[[ Data listing open ]]

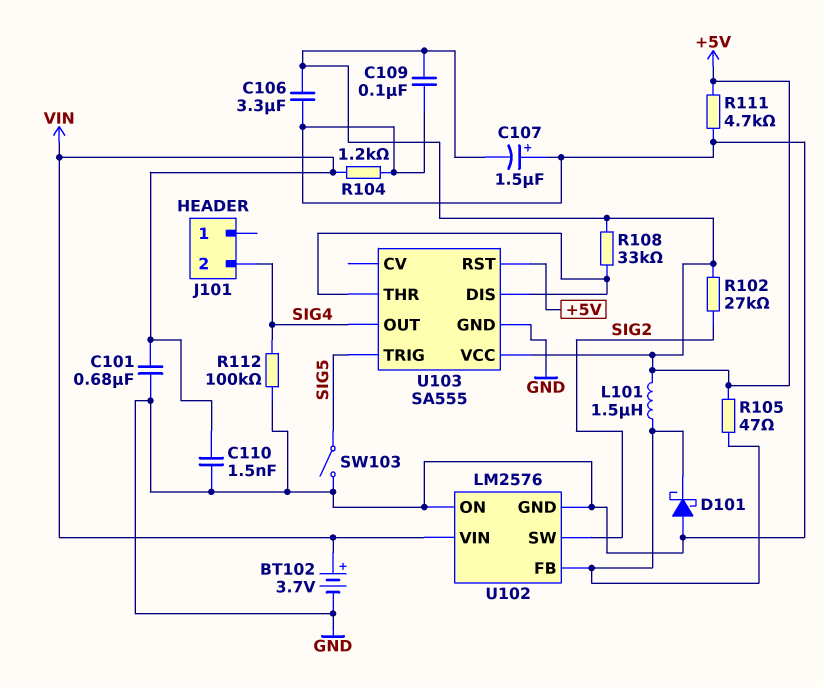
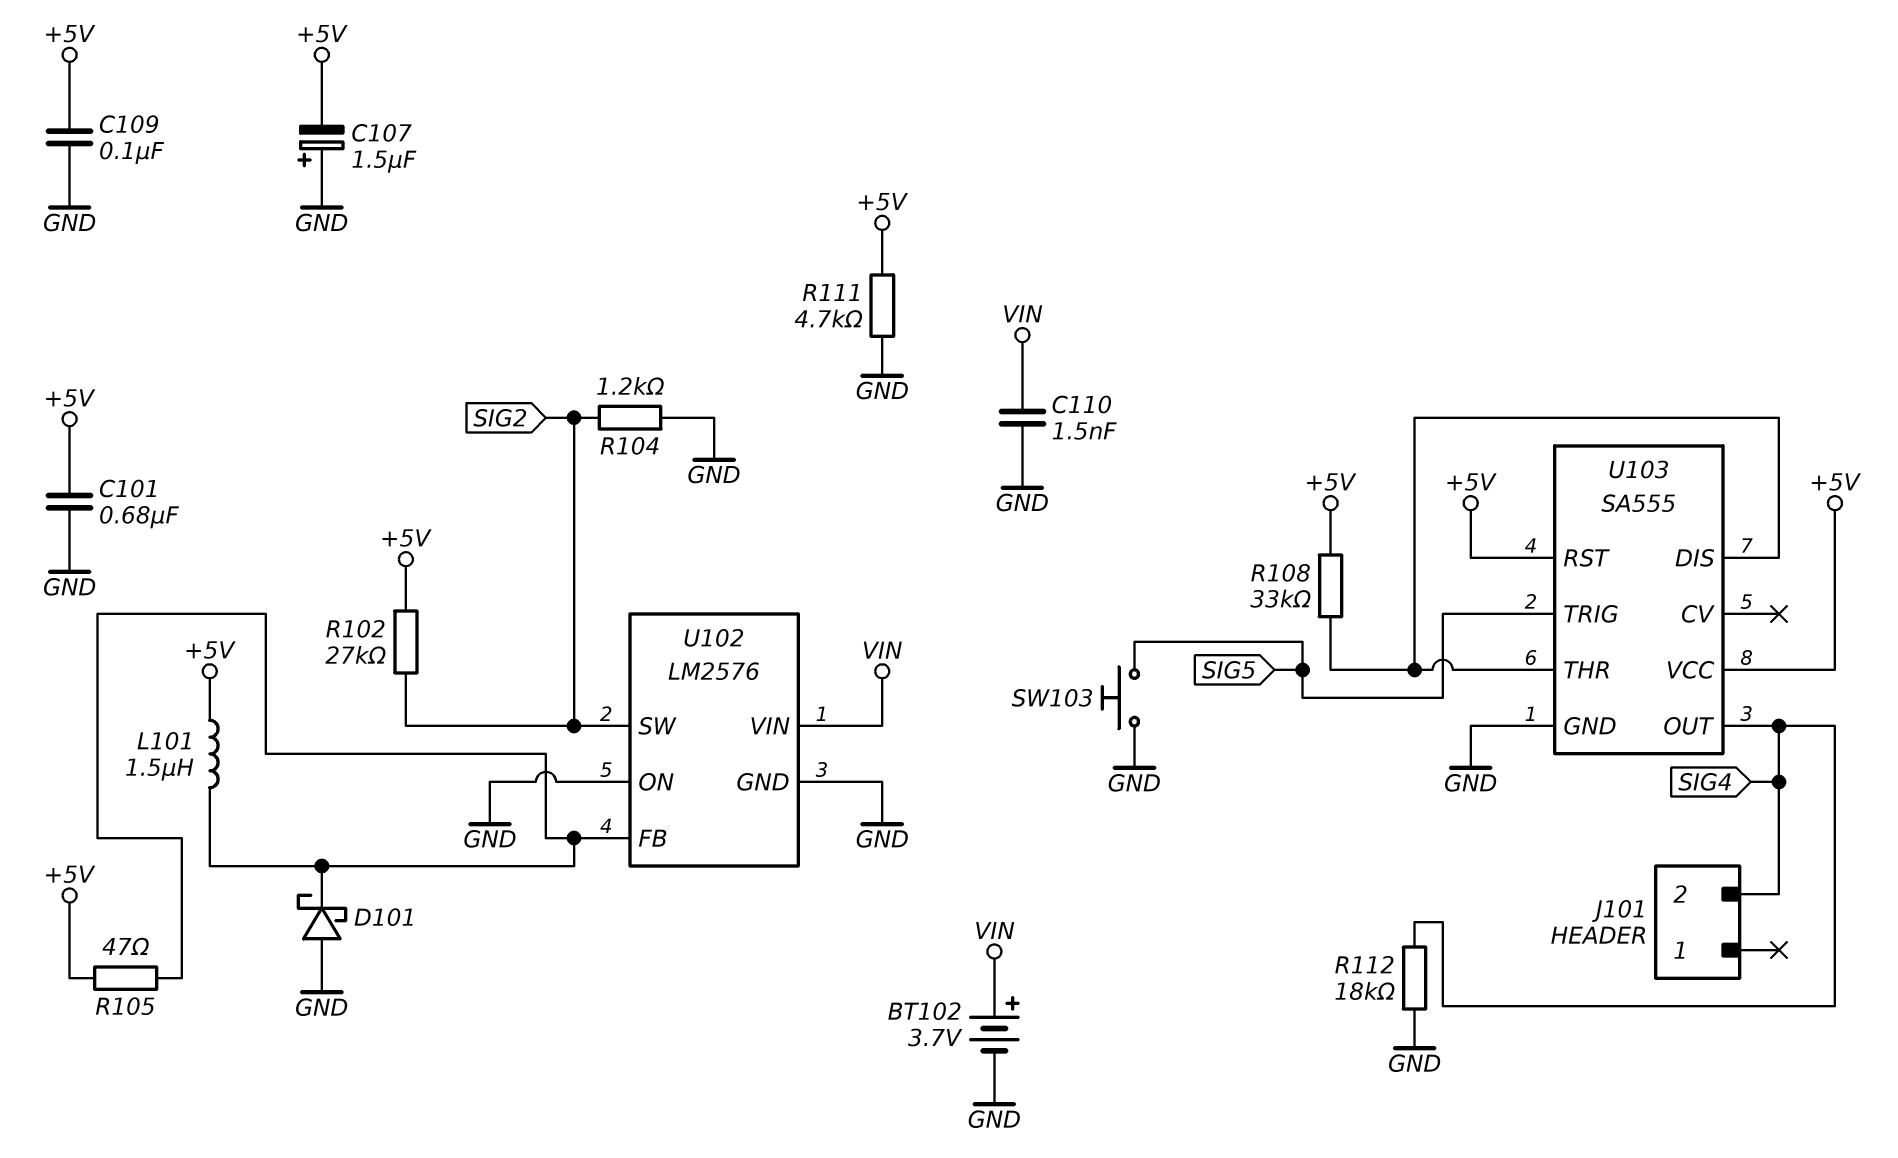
C101: 680nF (GND, VIN) -> 680nF (+5V, GND)
C106: 3.3uF (+5V, GND) -> none
R104: 1.2k (GND, VIN) -> 1.2k (GND, SIG2)
R112: 100k (GND, SIG4) -> 18k (GND, SIG4)
SW103: switch (GND, SIG5) -> button (GND, SIG5)

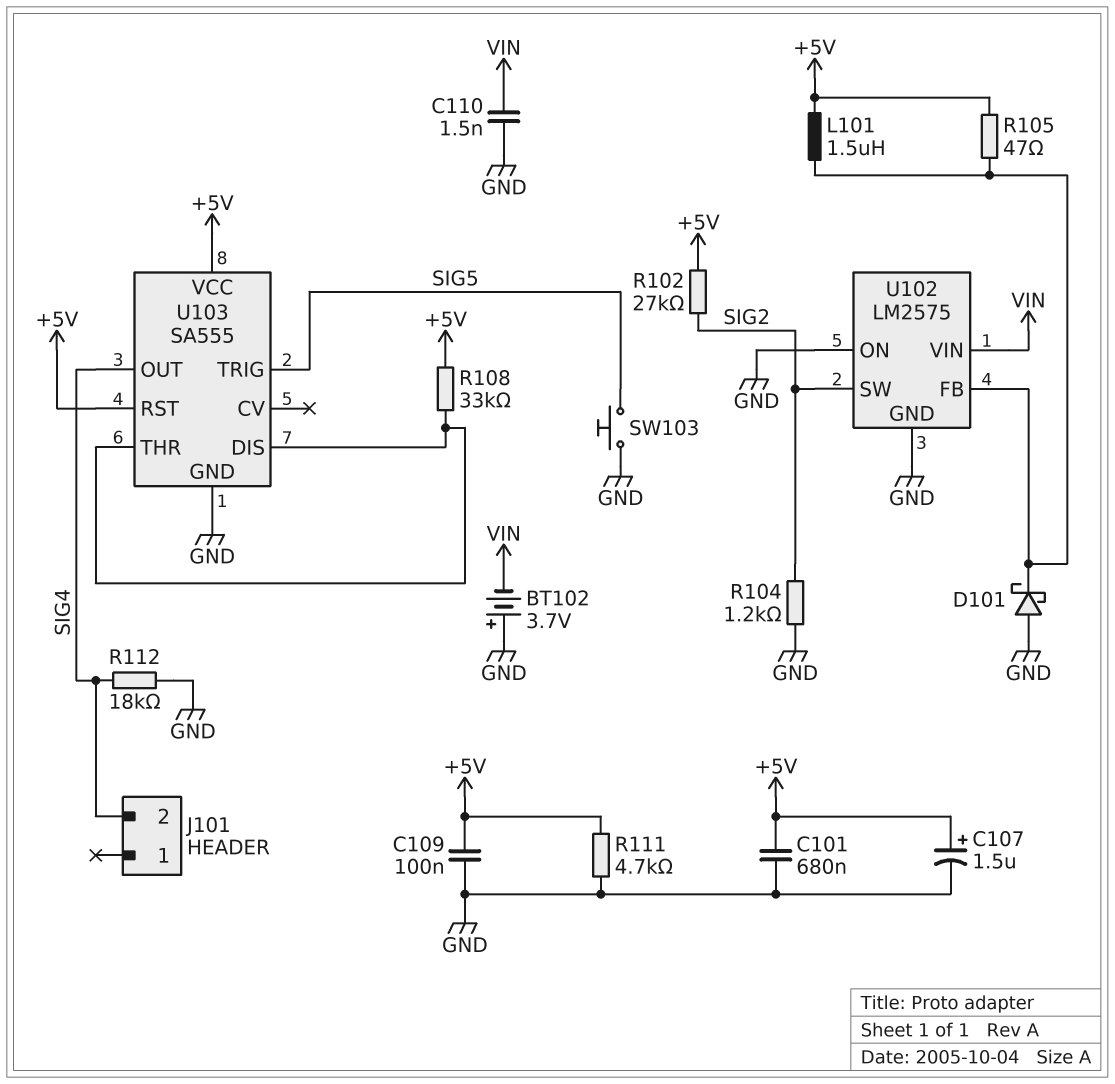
BT102: 3.7V (plus VIN, minus GND) -> 3.7V (plus GND, minus VIN)
C107: 1.5uF (plus GND, minus +5V) -> 1.5uF (plus +5V, minus GND)
U102: LM2576 -> LM2575

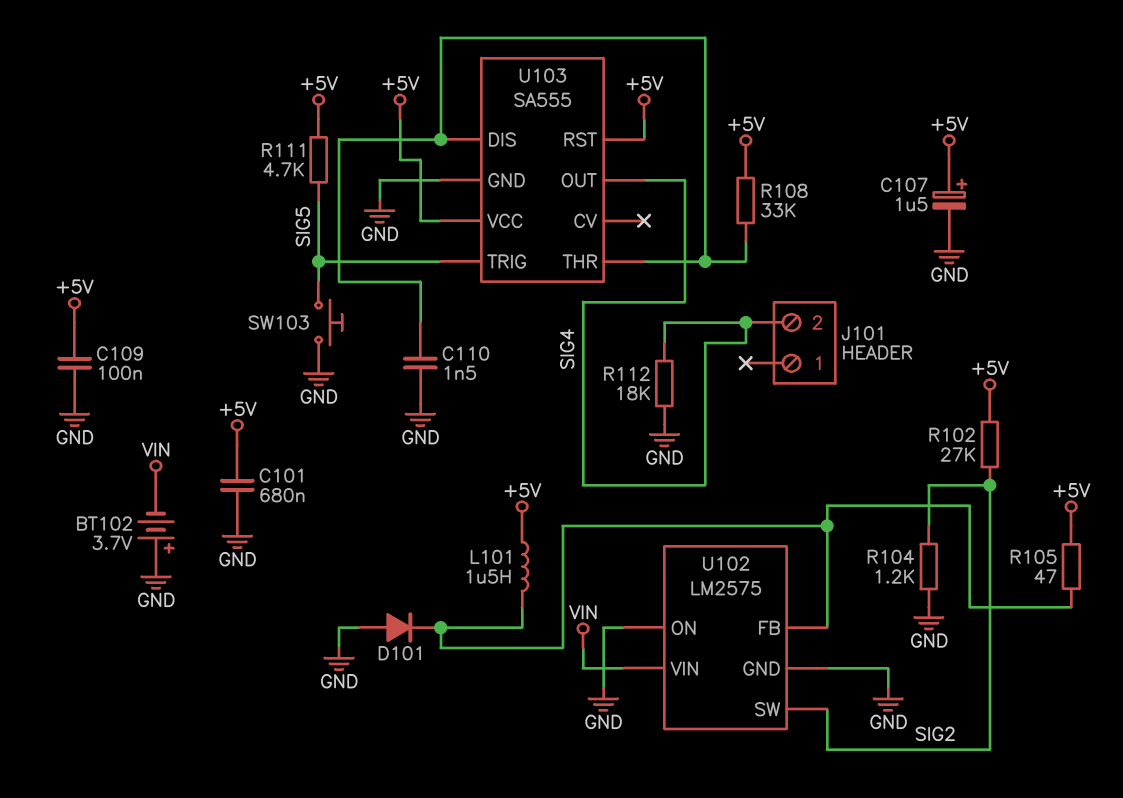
C110: 1.5nF (GND, VIN) -> 1.5nF (GND, U103/DIS)
D101: schottky (A GND, K U102/FB) -> diode (A GND, K U102/FB)
R111: 4.7k (+5V, GND) -> 4.7k (+5V, SIG5)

[[ Data listing closed ]]

> _Aim of the task_:
Go through the material and select each line with the string "minus" in it.

> _Exercise answer_:
BT102: 3.7V (plus VIN, minus GND) -> 3.7V (plus GND, minus VIN)
C107: 1.5uF (plus GND, minus +5V) -> 1.5uF (plus +5V, minus GND)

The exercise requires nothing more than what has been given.